(Before-and-after change data)
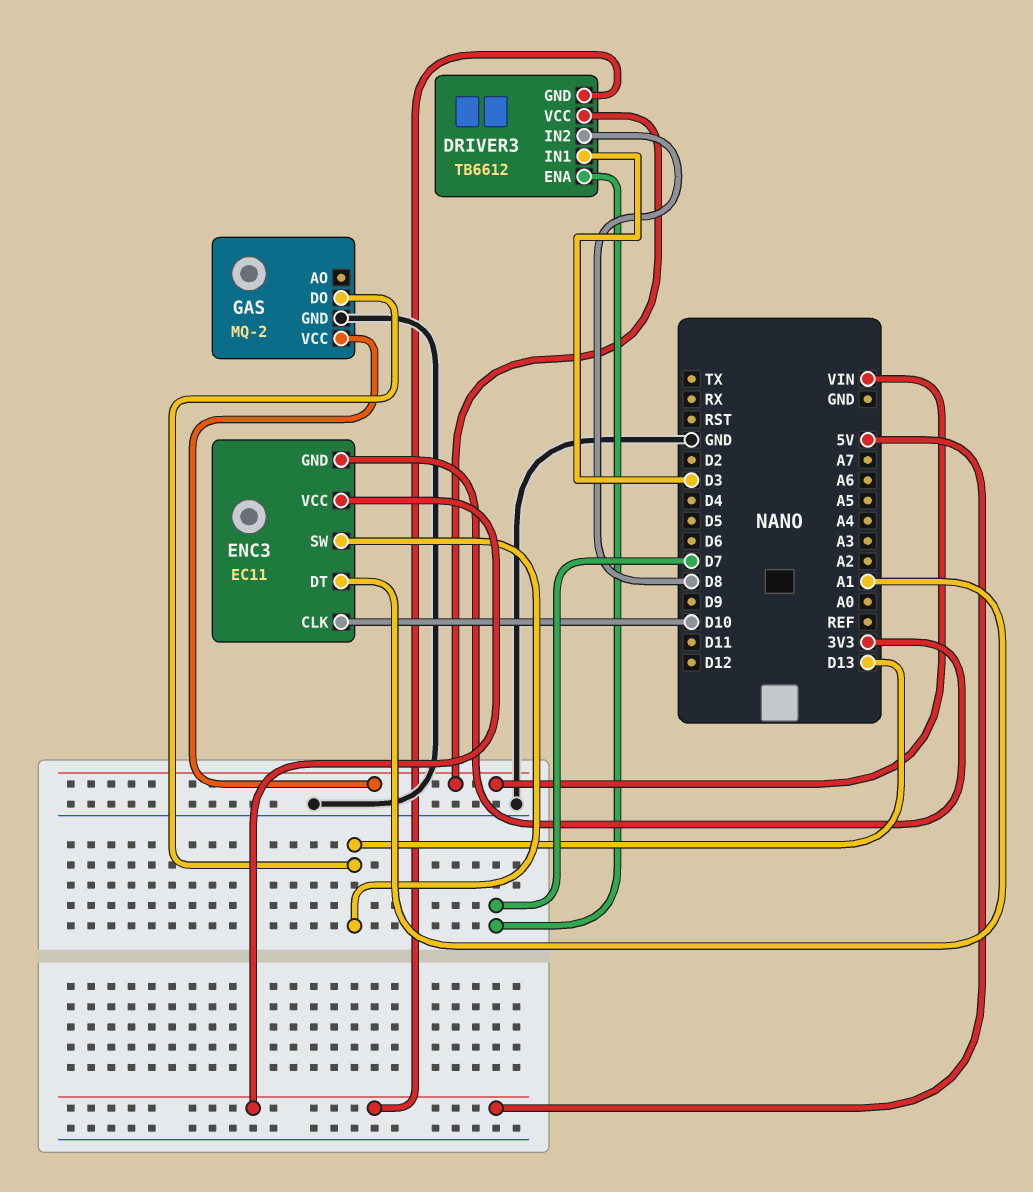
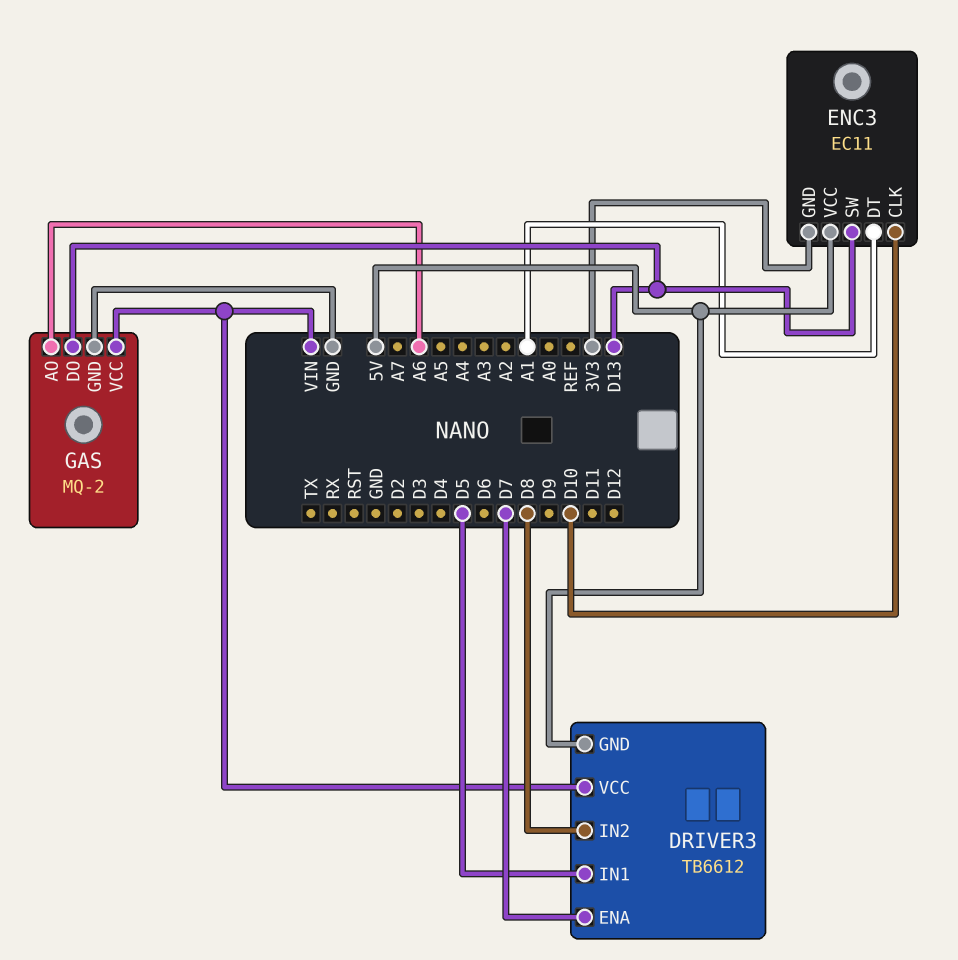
DRIVER3 pin IN1: D3 -> D5
GAS pin AO: none -> A6

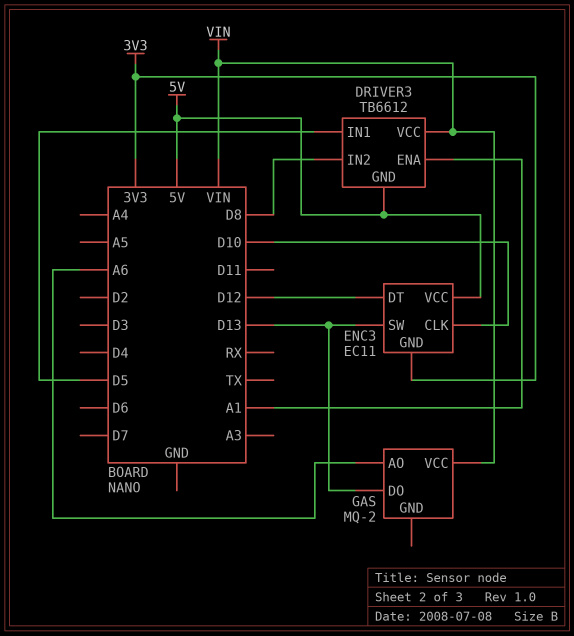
DRIVER3 pin ENA: D7 -> A1
ENC3 pin DT: A1 -> D12
GAS pin GND: GND -> none

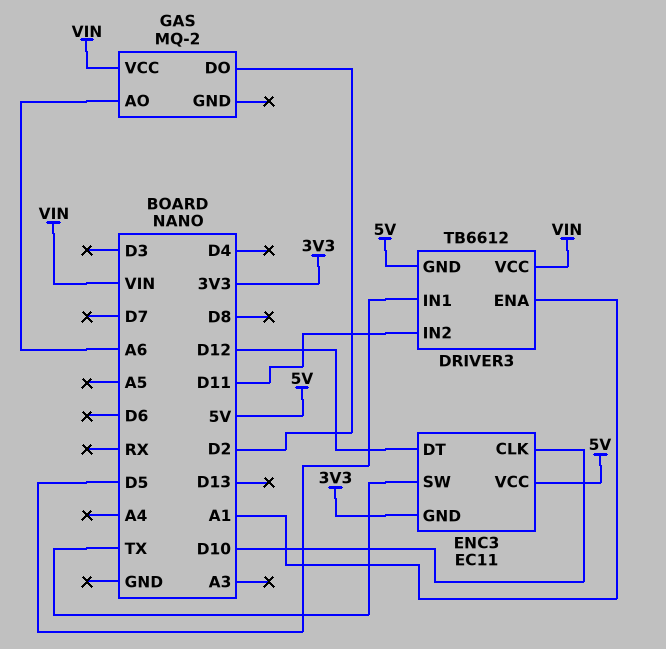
DRIVER3 pin IN2: D8 -> D11
ENC3 pin SW: D13 -> TX
GAS pin DO: D13 -> D2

• What is being asked:
What is wanted is an exact copy of the lines from the line with "DRIVER3 pin ENA: D7 -> A1" through the end of the records, both ends included, pictures excluded.

• Answer box:
DRIVER3 pin ENA: D7 -> A1
ENC3 pin DT: A1 -> D12
GAS pin GND: GND -> none

DRIVER3 pin IN2: D8 -> D11
ENC3 pin SW: D13 -> TX
GAS pin DO: D13 -> D2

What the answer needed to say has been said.